(Aim of the task)
Answer with a single number: the count of lines below that hold "degrees".

(Supplied data)
▶

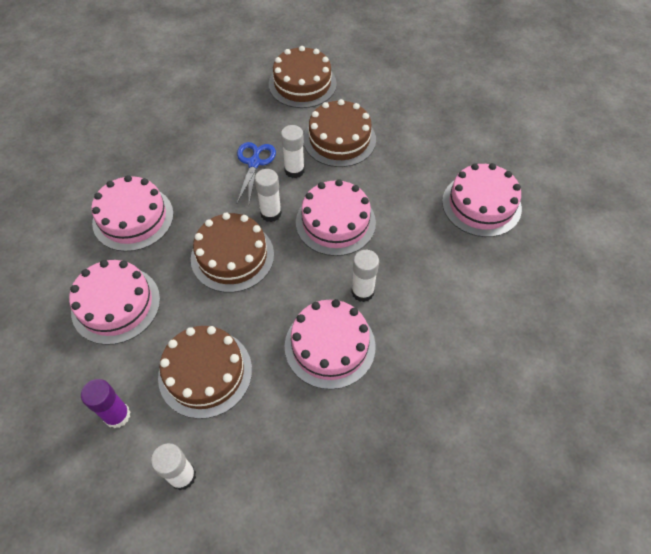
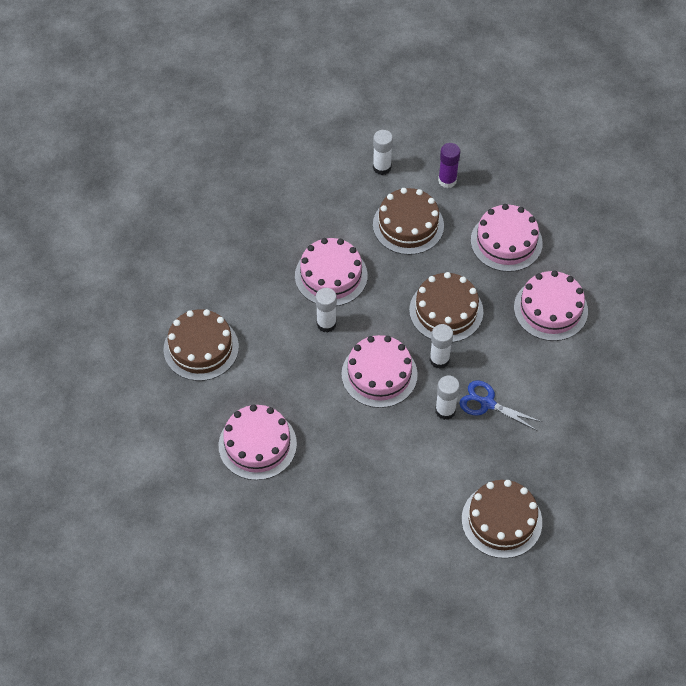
camera: 155 degrees right, 0 degrees up
(254, 163) = (487, 403): blue scissors -> blue scissors turned 135 degrees clockwise
(339, 139) = (423, 463): brown cake -> brown cake (201, 348)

◀

(Output of the task)
2